• WHAT IS BEING ASKED
An exact transcription of all the data is the expected reply.

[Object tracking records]
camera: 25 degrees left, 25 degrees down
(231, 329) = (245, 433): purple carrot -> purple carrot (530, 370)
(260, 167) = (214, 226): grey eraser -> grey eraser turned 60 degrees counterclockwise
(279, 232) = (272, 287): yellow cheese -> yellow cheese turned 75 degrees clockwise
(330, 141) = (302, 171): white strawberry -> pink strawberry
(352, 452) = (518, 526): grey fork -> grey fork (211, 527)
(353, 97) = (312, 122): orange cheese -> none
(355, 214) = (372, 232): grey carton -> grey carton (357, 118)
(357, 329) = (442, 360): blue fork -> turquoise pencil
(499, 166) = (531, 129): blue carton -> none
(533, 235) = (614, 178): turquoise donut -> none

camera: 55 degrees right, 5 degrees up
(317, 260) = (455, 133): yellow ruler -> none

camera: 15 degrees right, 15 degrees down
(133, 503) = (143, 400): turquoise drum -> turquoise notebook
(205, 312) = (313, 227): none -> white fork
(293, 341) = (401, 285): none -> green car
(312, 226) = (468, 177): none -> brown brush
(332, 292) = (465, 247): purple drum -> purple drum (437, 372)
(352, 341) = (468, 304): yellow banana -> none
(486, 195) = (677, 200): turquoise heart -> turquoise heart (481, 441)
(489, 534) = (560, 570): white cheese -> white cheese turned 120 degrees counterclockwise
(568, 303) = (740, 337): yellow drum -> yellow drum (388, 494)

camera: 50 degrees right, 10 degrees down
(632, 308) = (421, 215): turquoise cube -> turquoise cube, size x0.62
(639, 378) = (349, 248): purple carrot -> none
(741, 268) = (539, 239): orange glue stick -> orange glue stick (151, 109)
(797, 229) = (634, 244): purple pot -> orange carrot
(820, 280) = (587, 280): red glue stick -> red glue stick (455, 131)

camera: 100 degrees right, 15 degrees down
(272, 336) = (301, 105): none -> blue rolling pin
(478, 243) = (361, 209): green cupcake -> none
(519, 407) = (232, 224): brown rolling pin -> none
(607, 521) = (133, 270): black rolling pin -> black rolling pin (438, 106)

• FINAL ANSWER
camera: 25 degrees left, 25 degrees down
(231, 329) = (245, 433): purple carrot -> purple carrot (530, 370)
(260, 167) = (214, 226): grey eraser -> grey eraser turned 60 degrees counterclockwise
(279, 232) = (272, 287): yellow cheese -> yellow cheese turned 75 degrees clockwise
(330, 141) = (302, 171): white strawberry -> pink strawberry
(352, 452) = (518, 526): grey fork -> grey fork (211, 527)
(353, 97) = (312, 122): orange cheese -> none
(355, 214) = (372, 232): grey carton -> grey carton (357, 118)
(357, 329) = (442, 360): blue fork -> turquoise pencil
(499, 166) = (531, 129): blue carton -> none
(533, 235) = (614, 178): turquoise donut -> none

camera: 55 degrees right, 5 degrees up
(317, 260) = (455, 133): yellow ruler -> none

camera: 15 degrees right, 15 degrees down
(133, 503) = (143, 400): turquoise drum -> turquoise notebook
(205, 312) = (313, 227): none -> white fork
(293, 341) = (401, 285): none -> green car
(312, 226) = (468, 177): none -> brown brush
(332, 292) = (465, 247): purple drum -> purple drum (437, 372)
(352, 341) = (468, 304): yellow banana -> none
(486, 195) = (677, 200): turquoise heart -> turquoise heart (481, 441)
(489, 534) = (560, 570): white cheese -> white cheese turned 120 degrees counterclockwise
(568, 303) = (740, 337): yellow drum -> yellow drum (388, 494)

camera: 50 degrees right, 10 degrees down
(632, 308) = (421, 215): turquoise cube -> turquoise cube, size x0.62
(639, 378) = (349, 248): purple carrot -> none
(741, 268) = (539, 239): orange glue stick -> orange glue stick (151, 109)
(797, 229) = (634, 244): purple pot -> orange carrot
(820, 280) = (587, 280): red glue stick -> red glue stick (455, 131)

camera: 100 degrees right, 15 degrees down
(272, 336) = (301, 105): none -> blue rolling pin
(478, 243) = (361, 209): green cupcake -> none
(519, 407) = (232, 224): brown rolling pin -> none
(607, 521) = (133, 270): black rolling pin -> black rolling pin (438, 106)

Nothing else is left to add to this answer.